■ Work to be completed: For this exercise, retype all the data exactly and exclude every image.

■ Data for the task:
----------
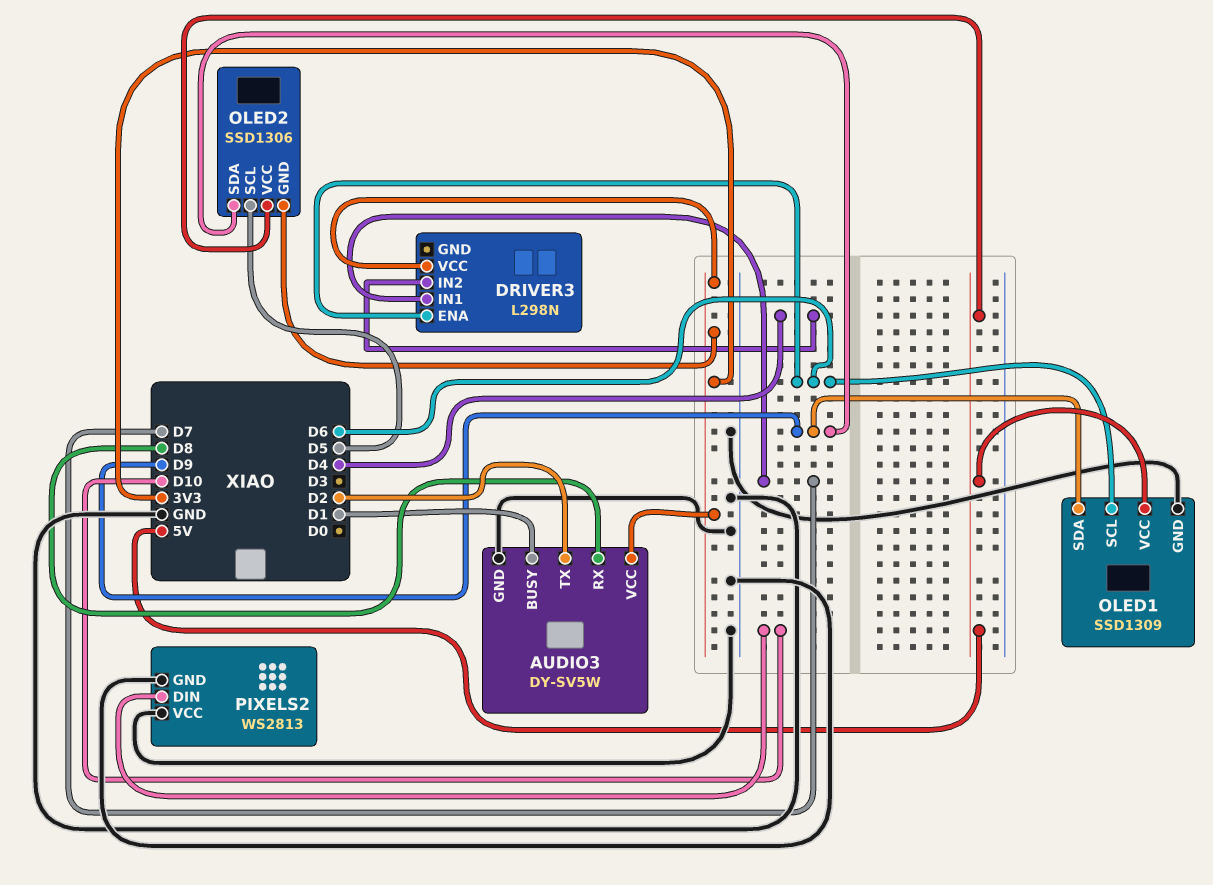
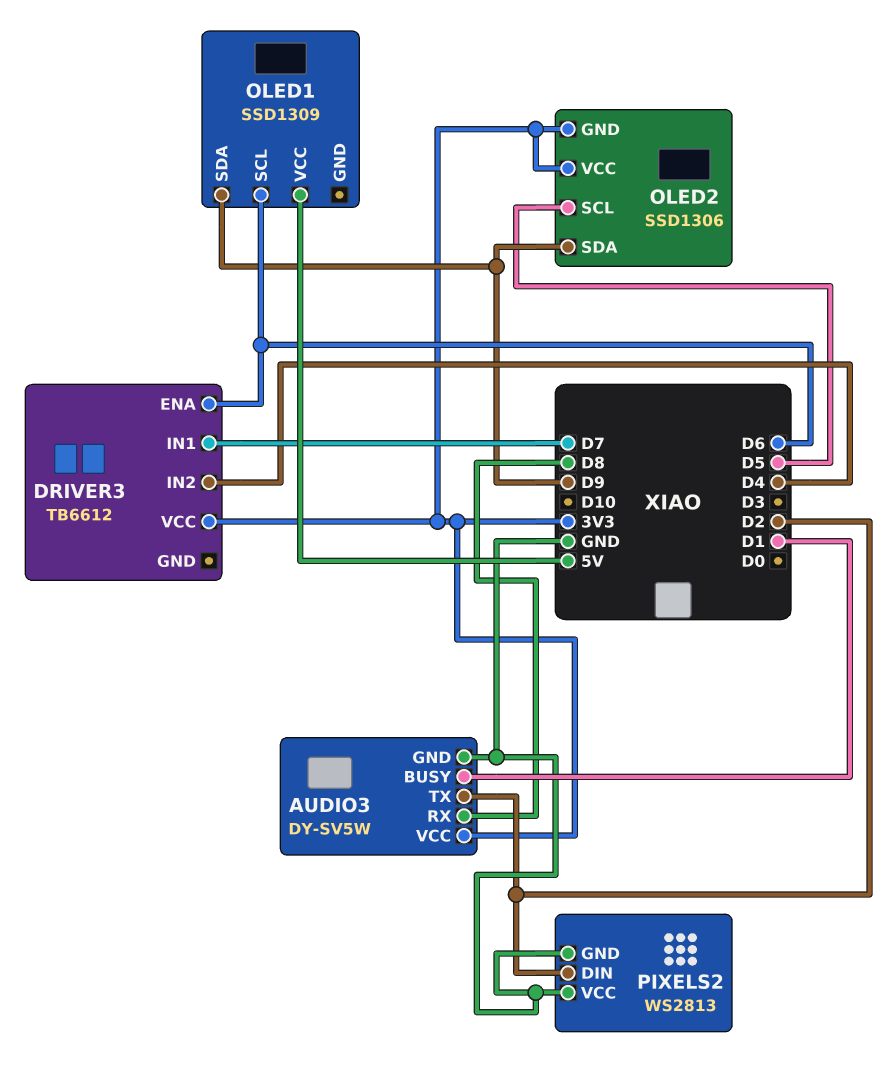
DRIVER3: L298N -> TB6612
OLED1 pin GND: GND -> none
OLED2 pin VCC: 5V -> 3V3
PIXELS2 pin DIN: D10 -> D2

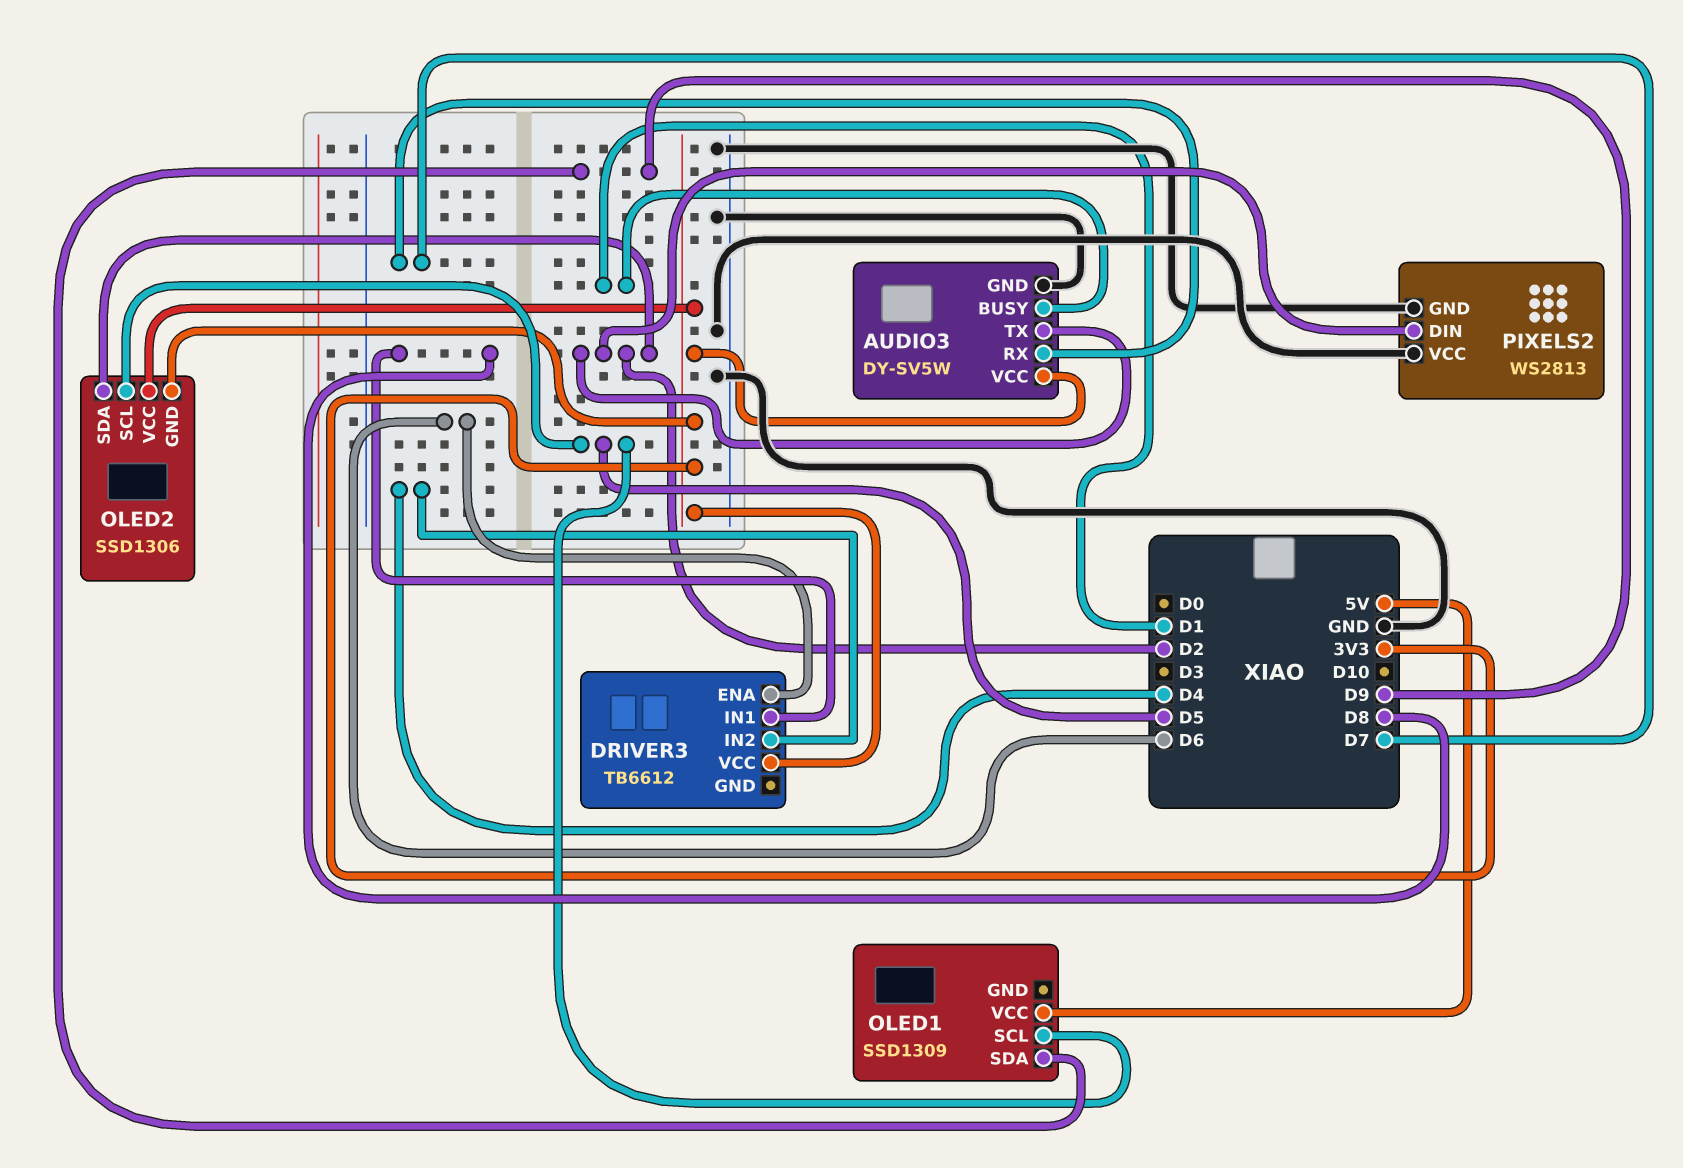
AUDIO3 pin RX: D8 -> D7
DRIVER3 pin IN1: D7 -> D8
OLED1 pin SCL: D6 -> D5
OLED2 pin SDA: D9 -> D2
----------
■ Result of this exercise:
DRIVER3: L298N -> TB6612
OLED1 pin GND: GND -> none
OLED2 pin VCC: 5V -> 3V3
PIXELS2 pin DIN: D10 -> D2

AUDIO3 pin RX: D8 -> D7
DRIVER3 pin IN1: D7 -> D8
OLED1 pin SCL: D6 -> D5
OLED2 pin SDA: D9 -> D2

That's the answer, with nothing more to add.